(Before-and-after scene images)
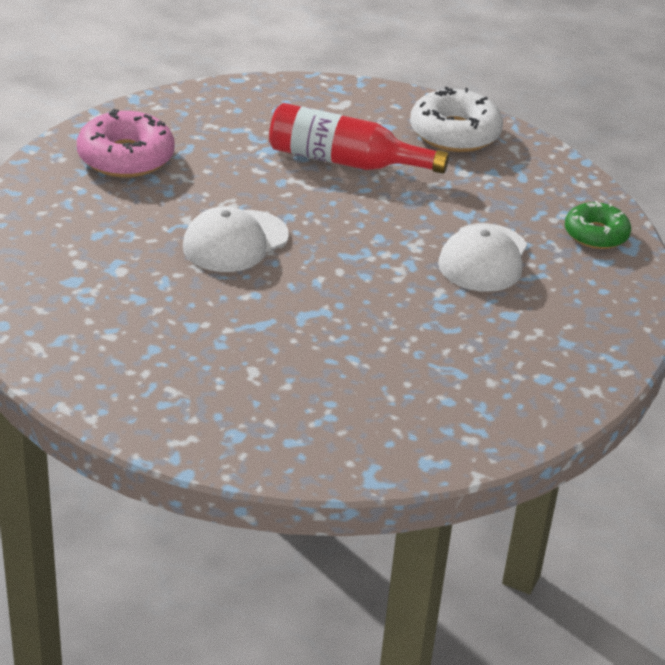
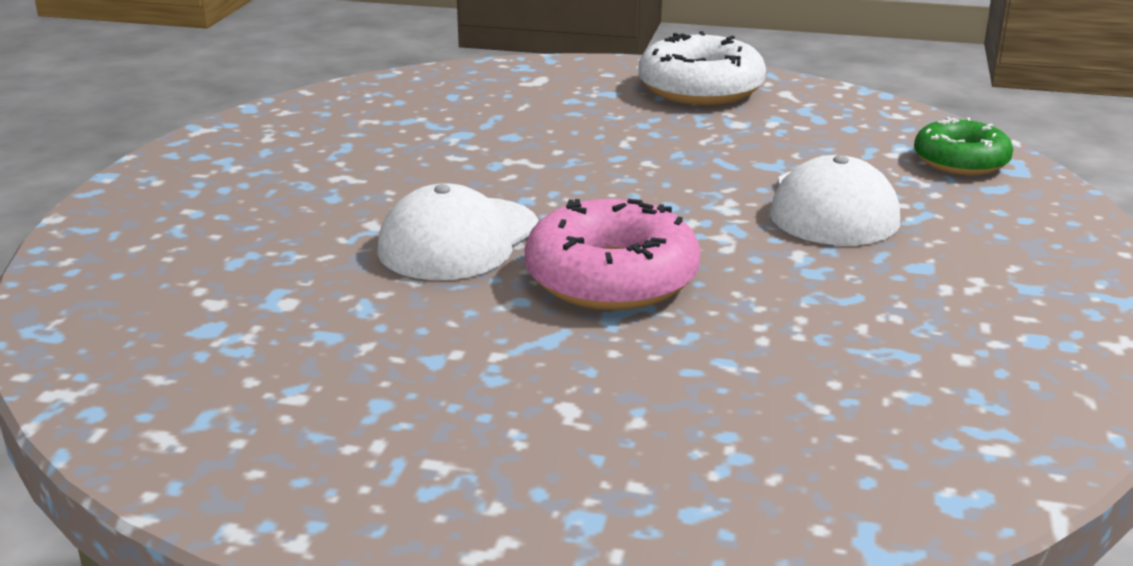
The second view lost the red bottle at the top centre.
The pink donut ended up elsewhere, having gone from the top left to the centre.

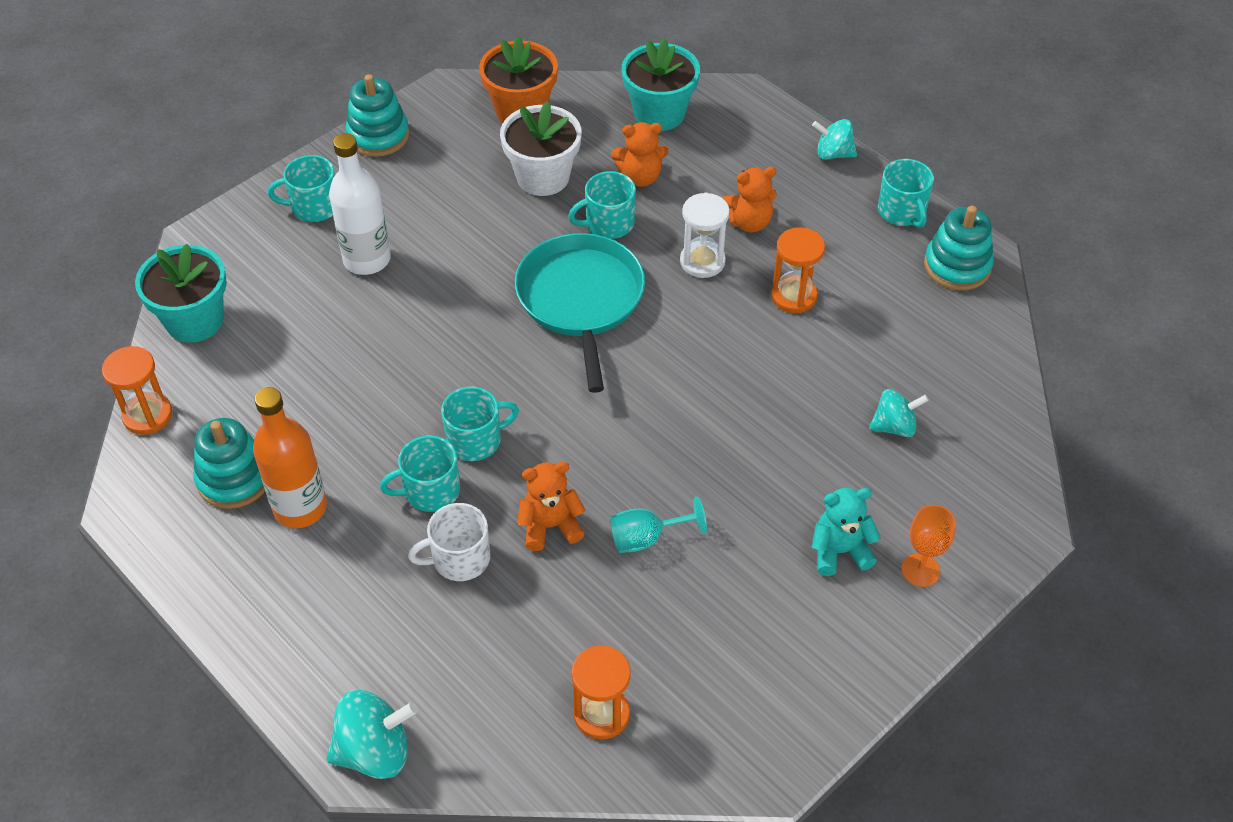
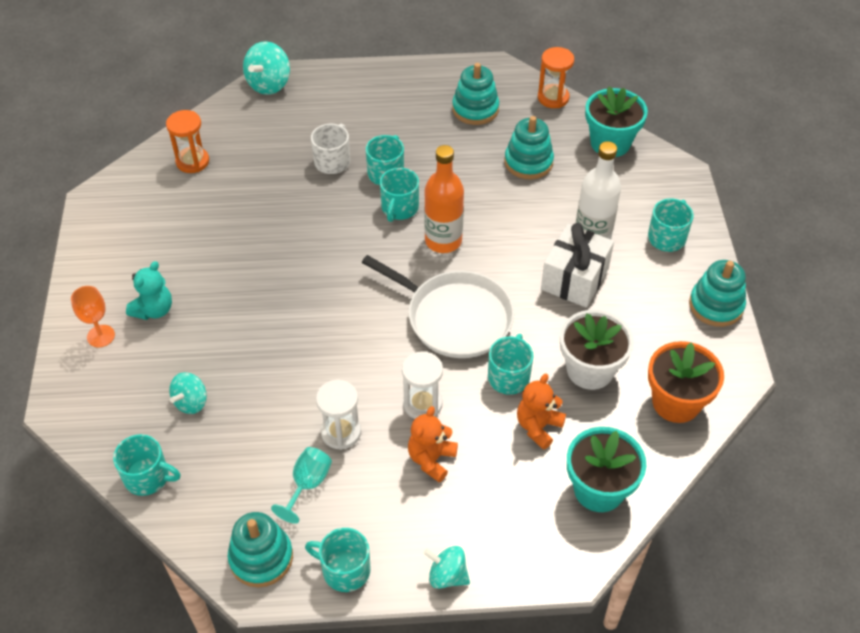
The second view lost the orange teddy bear (no. 1 from left) at the centre.
The second view gained the turquoise mug (no. 1 from left) at the bottom left.
The second view gained the turquoise stacking toy (no. 3 from left) at the top centre.
The second view gained the white gift at the middle right.
The orange bottle ended up elsewhere, having gone from the middle left to the top centre.
The turquoise goblet ended up elsewhere, having gone from the centre to the bottom centre.
What was the turquoise pan at the centre turned into the white pan at the centre.
What was the orange hourglass (no. 3 from left) at the top centre turned into the white hourglass (no. 1 from left) at the centre.
The turquoise spinning top (no. 2 from left in the first image) at the top right ended up facing another way, 120 degrees counterclockwise from before.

**EXERCISE**
When you give the entries again, keep them exact and omit any picture they contain.

**WRITTEN SOLUTION**
The second view lost the red bottle at the top centre.
The pink donut ended up elsewhere, having gone from the top left to the centre.

The second view lost the orange teddy bear (no. 1 from left) at the centre.
The second view gained the turquoise mug (no. 1 from left) at the bottom left.
The second view gained the turquoise stacking toy (no. 3 from left) at the top centre.
The second view gained the white gift at the middle right.
The orange bottle ended up elsewhere, having gone from the middle left to the top centre.
The turquoise goblet ended up elsewhere, having gone from the centre to the bottom centre.
What was the turquoise pan at the centre turned into the white pan at the centre.
What was the orange hourglass (no. 3 from left) at the top centre turned into the white hourglass (no. 1 from left) at the centre.
The turquoise spinning top (no. 2 from left in the first image) at the top right ended up facing another way, 120 degrees counterclockwise from before.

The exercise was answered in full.